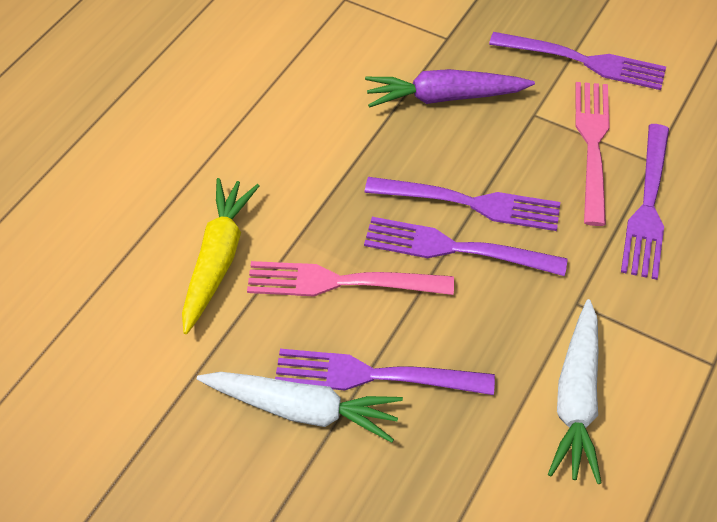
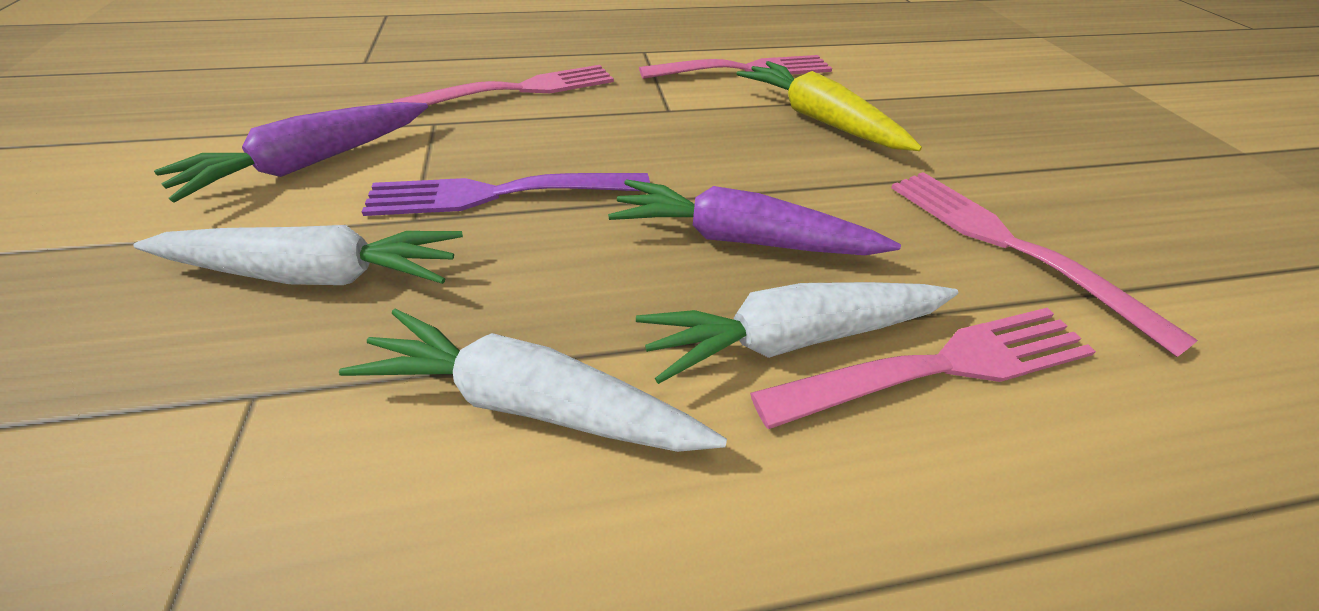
pink fork: 2 -> 4
purple carrot: 1 -> 2
purple fork: 5 -> 1
white carrot: 2 -> 3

Exercise requirements:
Every line above should be copied exactly, apart from any pictures.

Result of this exercise:
pink fork: 2 -> 4
purple carrot: 1 -> 2
purple fork: 5 -> 1
white carrot: 2 -> 3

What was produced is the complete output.